Can you recast each line of the data below as a Markdown table with the columns Row and Line, numbering every line and leaving out any blank ones?

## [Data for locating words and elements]
## Start

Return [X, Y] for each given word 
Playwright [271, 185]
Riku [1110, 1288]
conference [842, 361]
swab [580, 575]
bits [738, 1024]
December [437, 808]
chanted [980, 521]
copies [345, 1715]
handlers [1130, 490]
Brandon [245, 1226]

## End

## [Result below]
| Row | Line |
|---|---|
| 1 | Return [X, Y] for each given word  |
| 2 | Playwright [271, 185] |
| 3 | Riku [1110, 1288] |
| 4 | conference [842, 361] |
| 5 | swab [580, 575] |
| 6 | bits [738, 1024] |
| 7 | December [437, 808] |
| 8 | chanted [980, 521] |
| 9 | copies [345, 1715] |
| 10 | handlers [1130, 490] |
| 11 | Brandon [245, 1226] |